== What you are asked to do ==
Everything in the listing that follows should be reproduced exactly except the pictures.

___ Dataset content

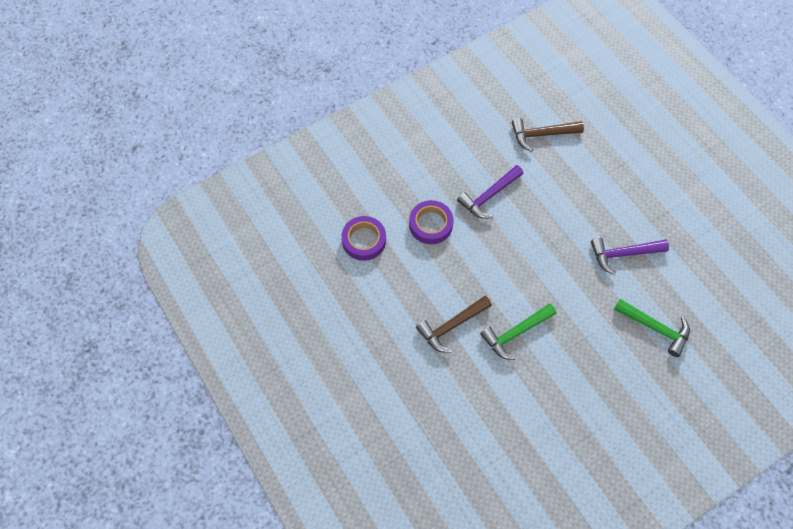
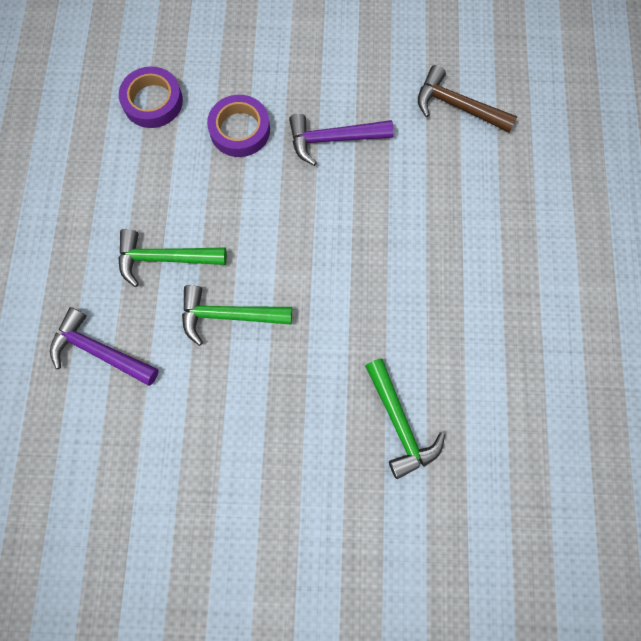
camera: 35 degrees right, 10 degrees up
(451, 326) = (165, 258): brown hammer -> green hammer
(623, 254) = (436, 309): purple hammer -> purple hammer (99, 351)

______

== Output for this task ==
camera: 35 degrees right, 10 degrees up
(451, 326) = (165, 258): brown hammer -> green hammer
(623, 254) = (436, 309): purple hammer -> purple hammer (99, 351)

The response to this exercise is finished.